WORK ITEM:
All entries below must be output word for word, and the pictures left behind.
##############################
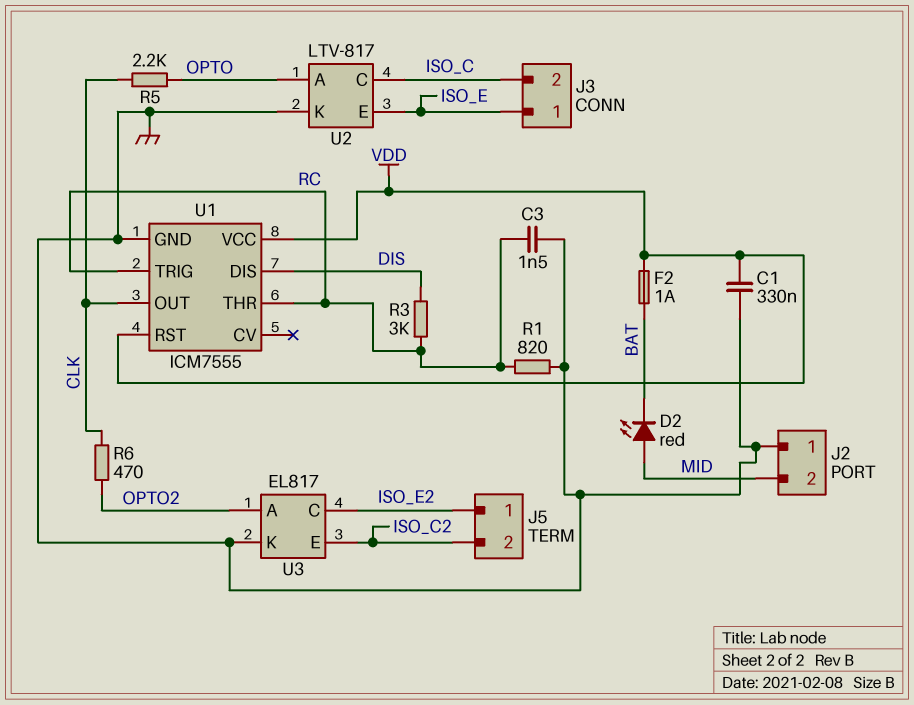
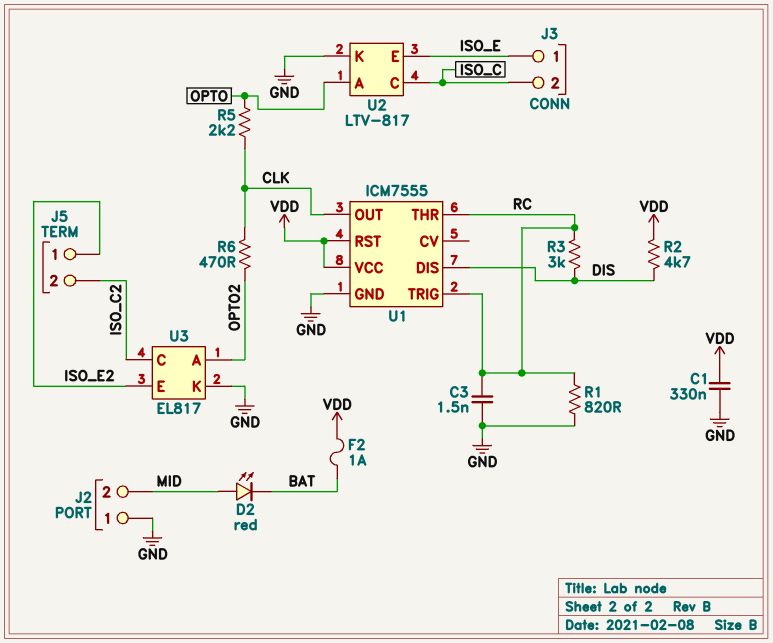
R2: none -> 4.7k (DIS, VDD)
U3 pin C: ISO_E2 -> ISO_C2
U3 pin E: ISO_C2 -> ISO_E2

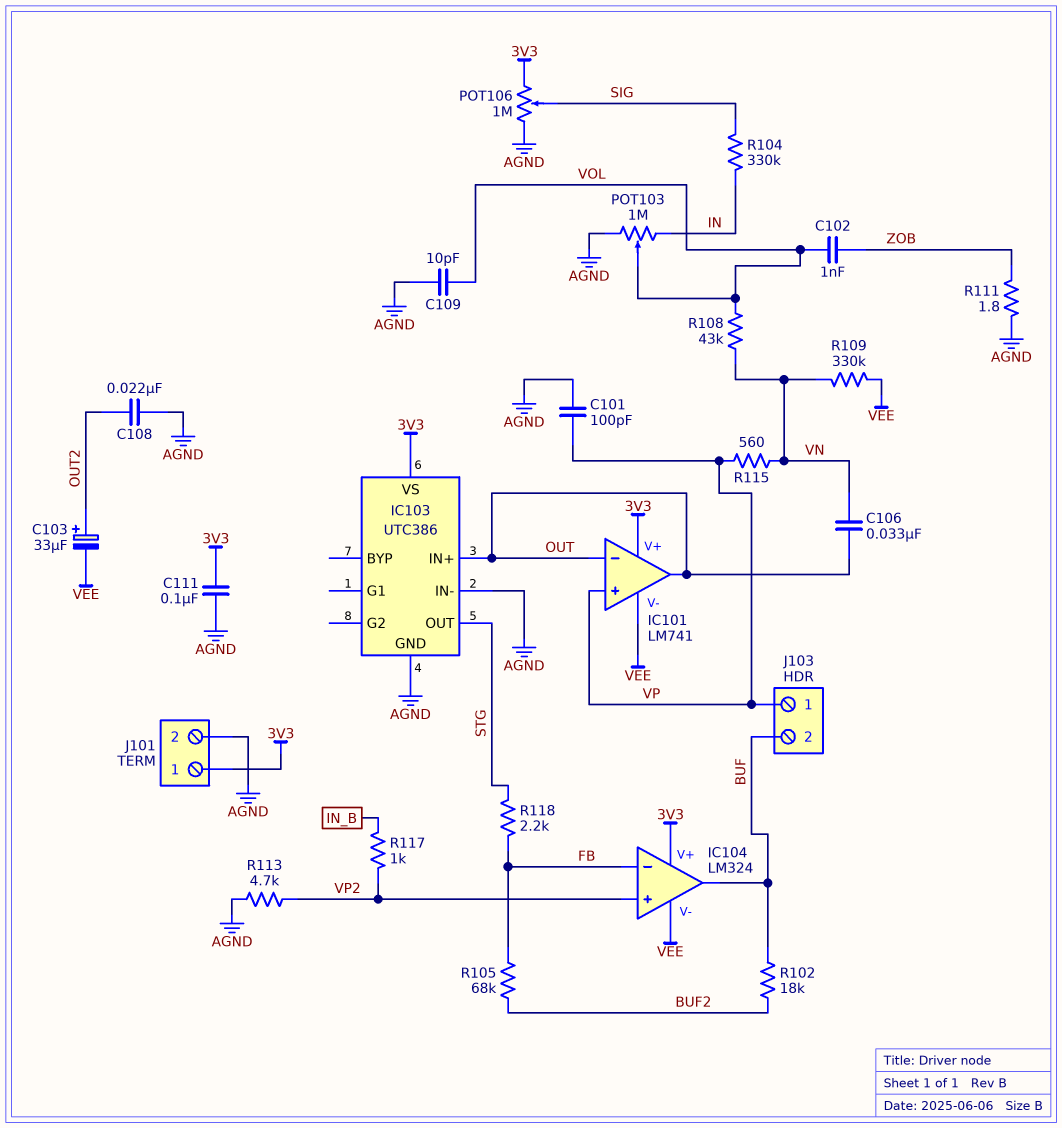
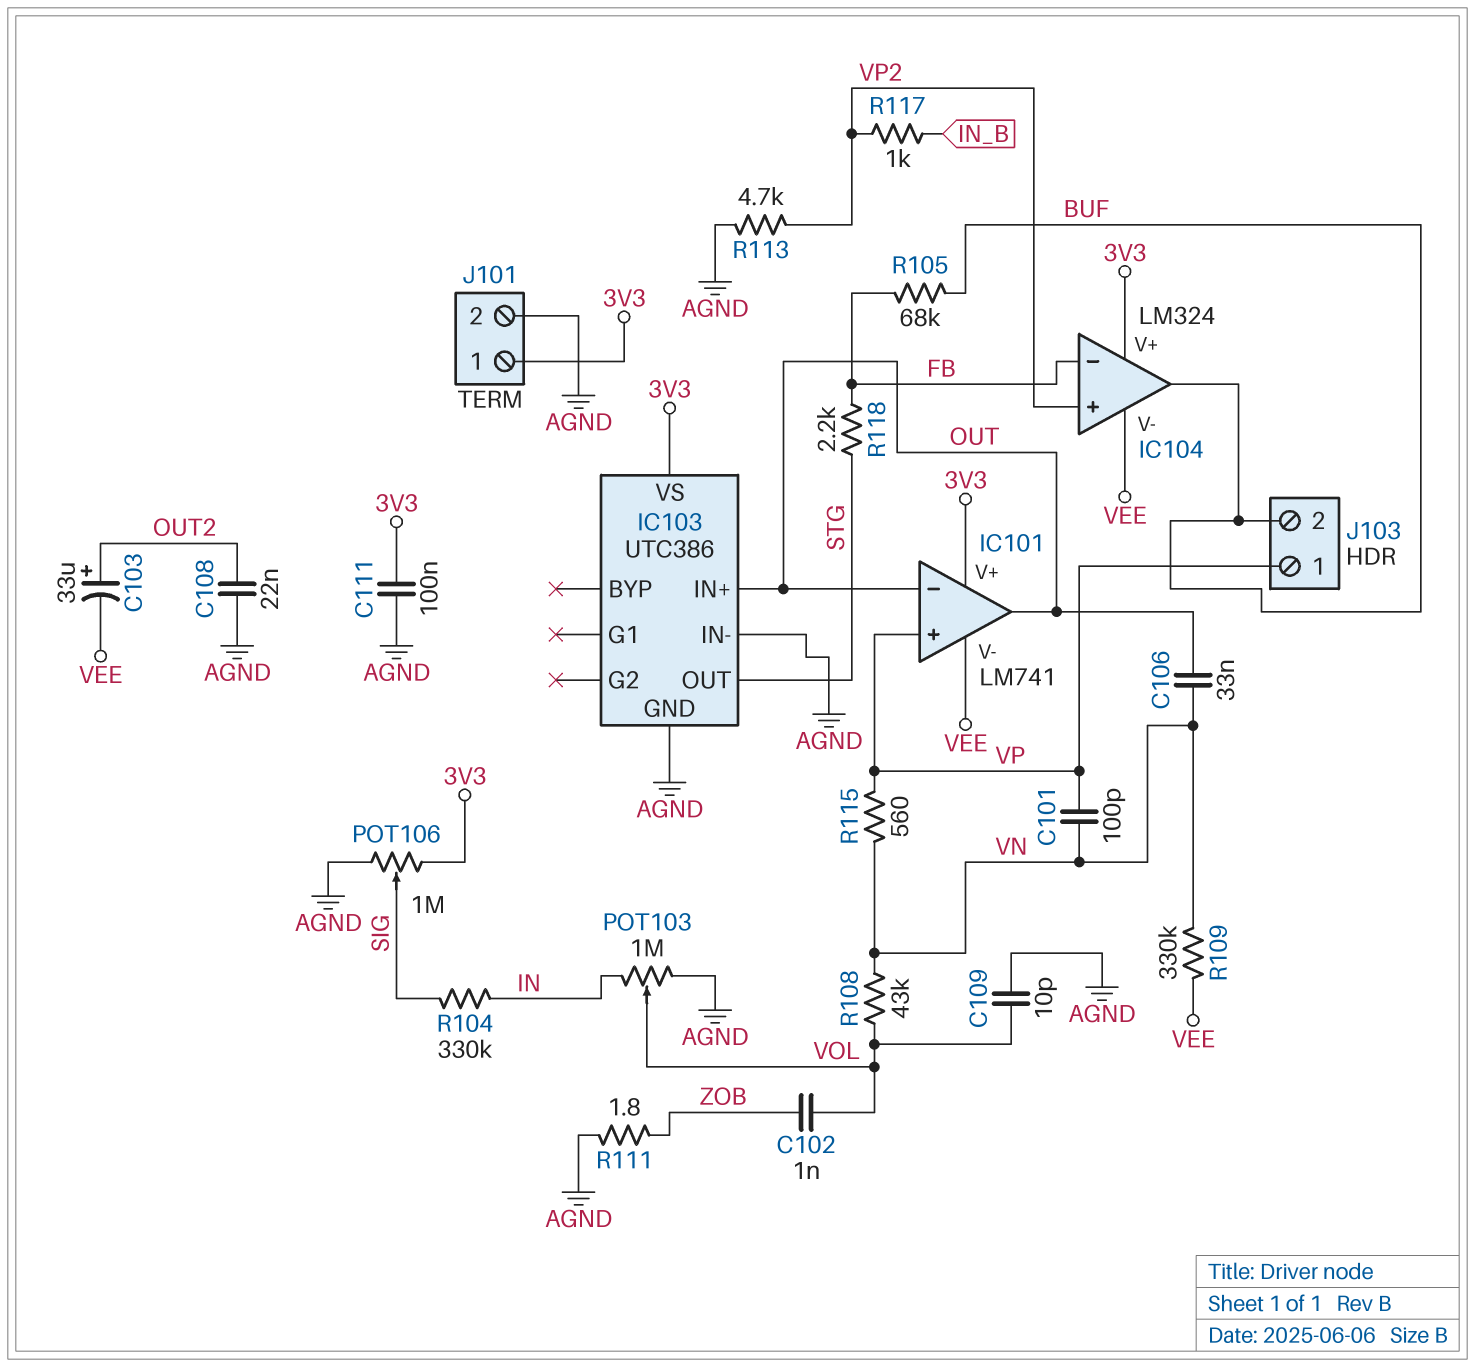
C101: 100pF (AGND, VP) -> 100pF (VN, VP)
R102: 18k (BUF, BUF2) -> none
R105: 68k (BUF2, FB) -> 68k (BUF, FB)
##############################
ANSWER TO THIS PROBLEM:
R2: none -> 4.7k (DIS, VDD)
U3 pin C: ISO_E2 -> ISO_C2
U3 pin E: ISO_C2 -> ISO_E2

C101: 100pF (AGND, VP) -> 100pF (VN, VP)
R102: 18k (BUF, BUF2) -> none
R105: 68k (BUF2, FB) -> 68k (BUF, FB)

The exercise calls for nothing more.